Records excerpted from a collection ▸

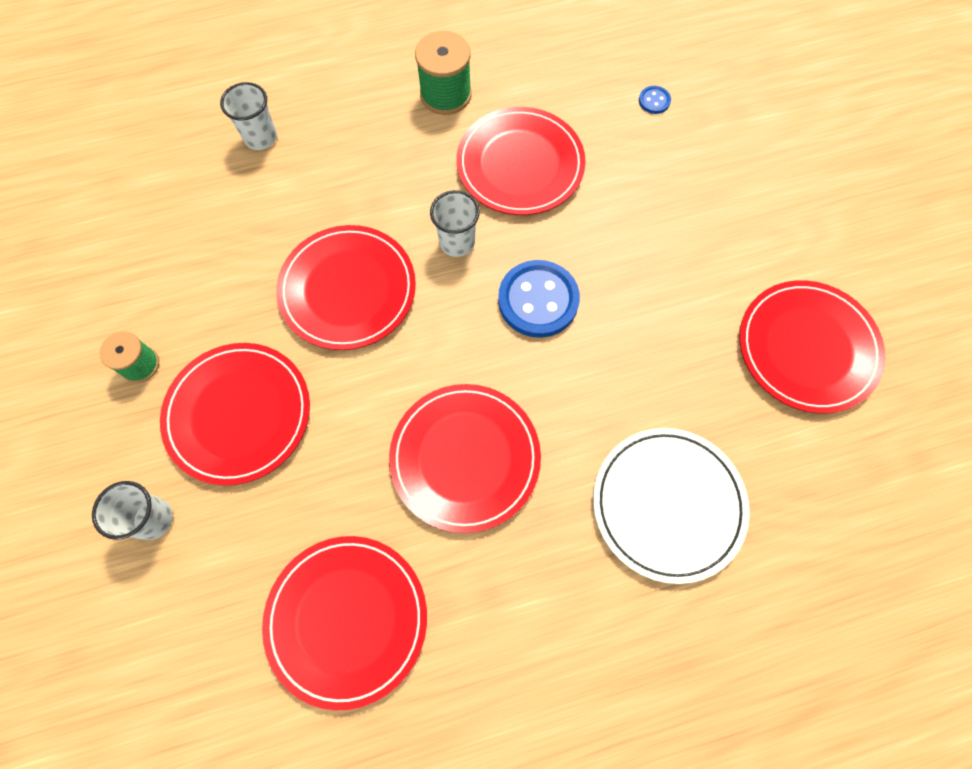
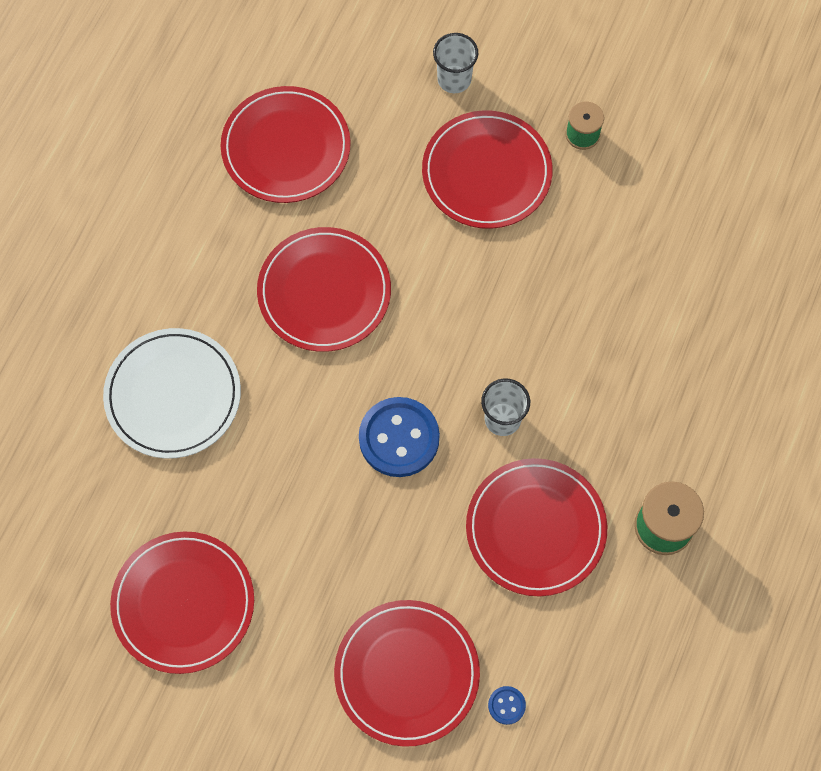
camera: 130 degrees right, 0 degrees up
(261, 137) = (736, 342): white cup -> none
(348, 290) = (527, 309): red plate -> red plate (407, 673)

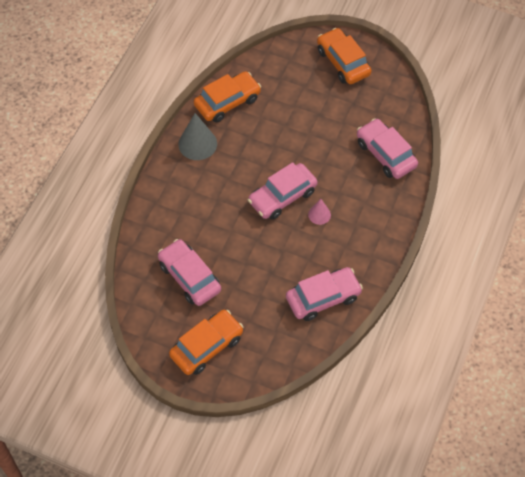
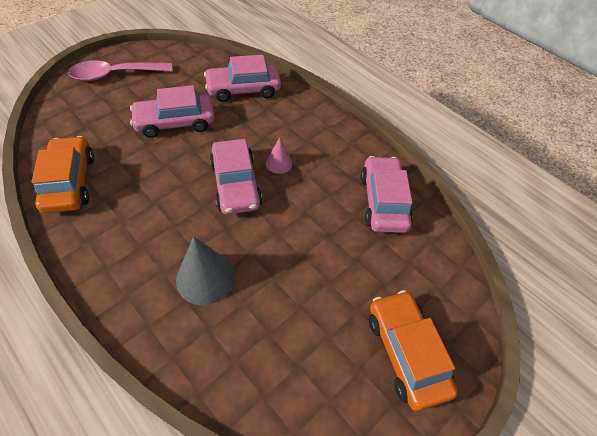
camera: 70 degrees left, 5 degrees down
(189, 277) = (291, 330): pink car -> pink car (175, 122)
(197, 144) = (99, 236): grey cone -> grey cone (205, 278)
(343, 62) = (115, 75): orange car -> pink spoon

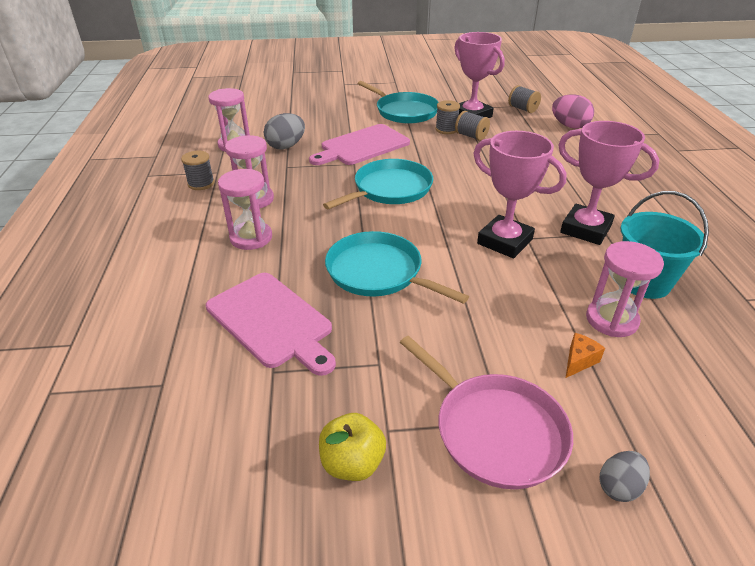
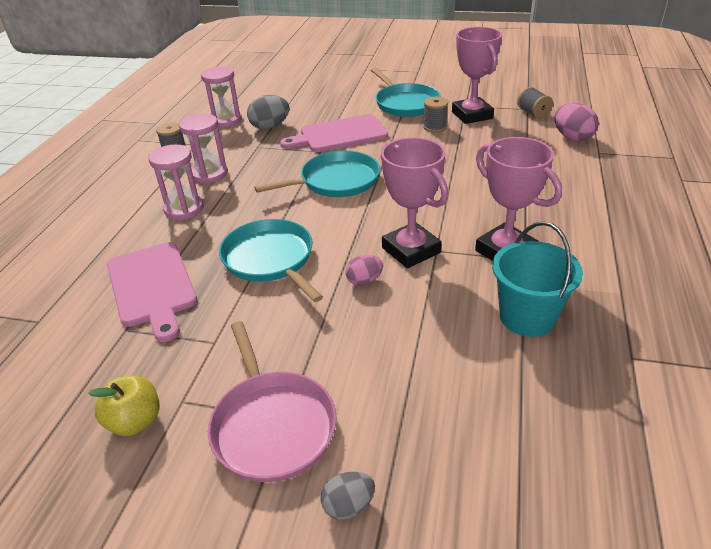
camera: 20 degrees right, 0 degrees up
(471, 136) = (455, 137): grey spool -> none
(482, 276) = (364, 281): none -> pink egg
(579, 361) = (398, 381): orange cheese -> none
(611, 320) = (462, 348): pink hourglass -> none

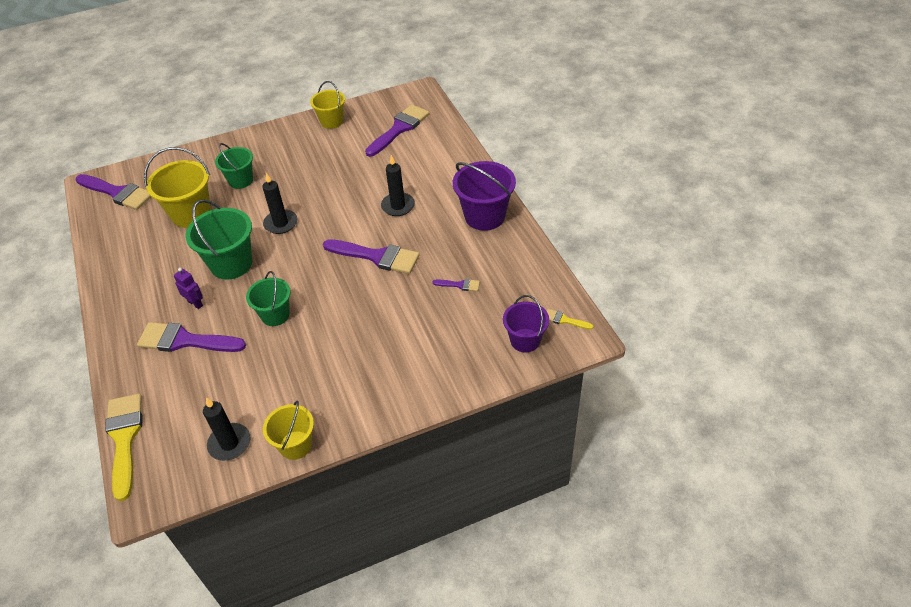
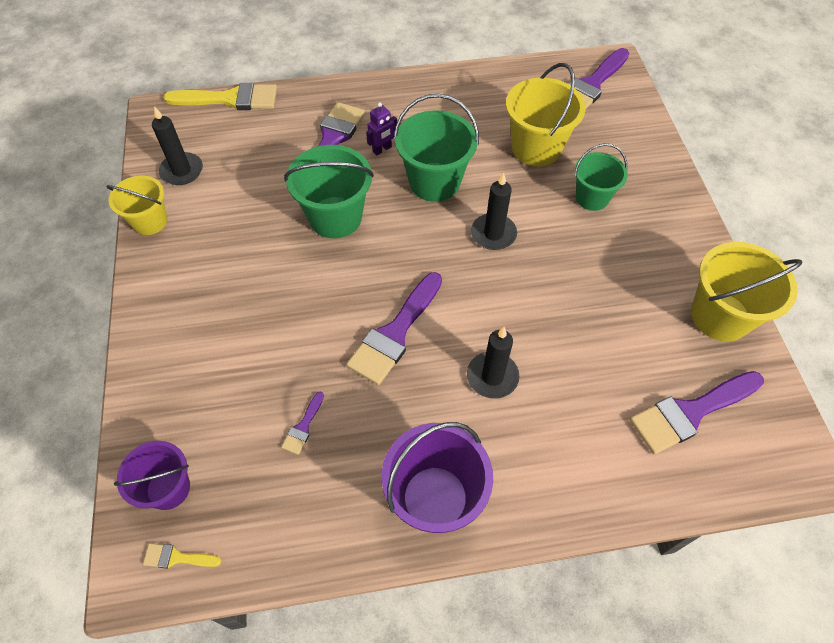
camera: 100 degrees right, 10 degrees up
(275, 315) = (335, 217): green bucket -> green bucket, size x1.55
(332, 121) = (720, 316): yellow bucket -> yellow bucket, size x1.55
(399, 129) = (690, 412): purple brush -> purple brush turned 105 degrees clockwise
(564, 320) = (177, 557): yellow brush -> yellow brush turned 120 degrees counterclockwise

TASK DIRECTIONS ▸ Omit the pictures and reproduce the records above exactly.

EXERCISE SOLUTION ▸
camera: 130 degrees right, 0 degrees up
(261, 137) = (736, 342): white cup -> none
(348, 290) = (527, 309): red plate -> red plate (407, 673)

camera: 70 degrees left, 5 degrees down
(189, 277) = (291, 330): pink car -> pink car (175, 122)
(197, 144) = (99, 236): grey cone -> grey cone (205, 278)
(343, 62) = (115, 75): orange car -> pink spoon

camera: 20 degrees right, 0 degrees up
(471, 136) = (455, 137): grey spool -> none
(482, 276) = (364, 281): none -> pink egg
(579, 361) = (398, 381): orange cheese -> none
(611, 320) = (462, 348): pink hourglass -> none

camera: 100 degrees right, 10 degrees up
(275, 315) = (335, 217): green bucket -> green bucket, size x1.55
(332, 121) = (720, 316): yellow bucket -> yellow bucket, size x1.55
(399, 129) = (690, 412): purple brush -> purple brush turned 105 degrees clockwise
(564, 320) = (177, 557): yellow brush -> yellow brush turned 120 degrees counterclockwise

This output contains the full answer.